• Task statement: Filter the data below for the string "button" and copy each matching line.

[Data entries]

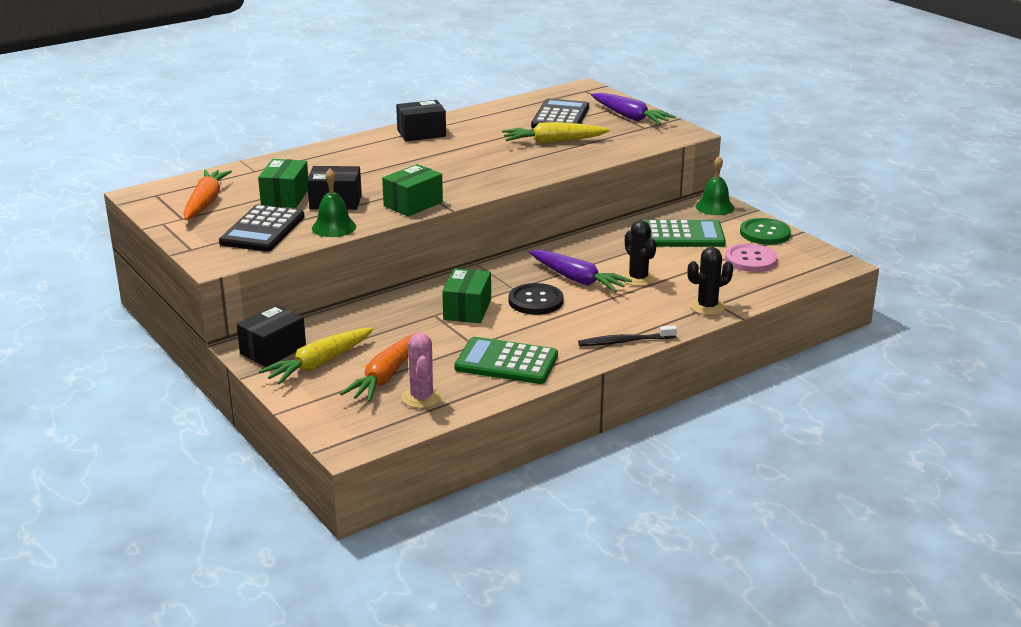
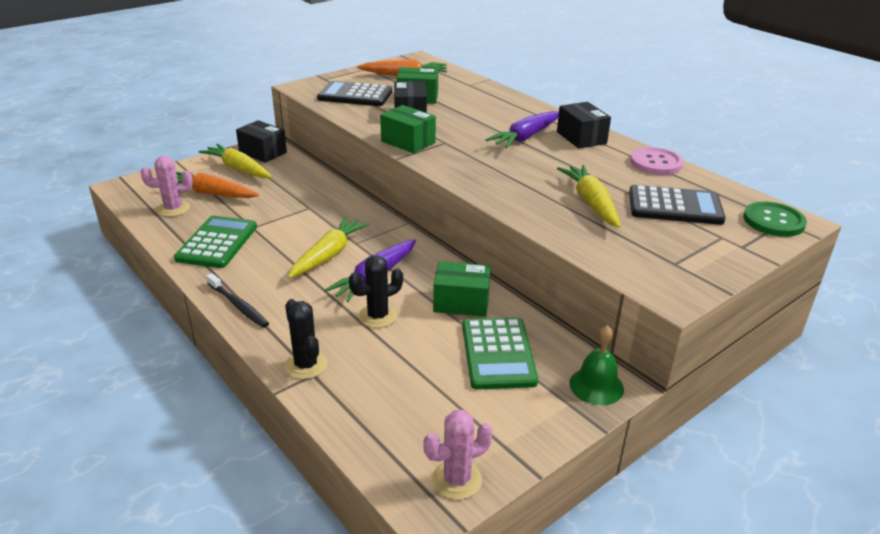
camera: 85 degrees right, 5 degrees up
(334, 227) = (359, 116): green bell -> none
(467, 310) = (316, 221): green box -> green box (461, 302)
(535, 301) = (329, 254): black button -> yellow carrot
(625, 341) = (238, 306): black toothbrush -> black toothbrush turned 150 degrees clockwise
(630, 117) = (706, 253): purple carrot -> purple carrot (525, 137)
(750, 260) = (434, 410): pink button -> pink button (656, 163)
(765, 233) = (521, 431): green button -> green button (773, 221)
(813, 255) = (457, 480): none -> pink cactus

• Reply to the task:
(535, 301) = (329, 254): black button -> yellow carrot
(750, 260) = (434, 410): pink button -> pink button (656, 163)
(765, 233) = (521, 431): green button -> green button (773, 221)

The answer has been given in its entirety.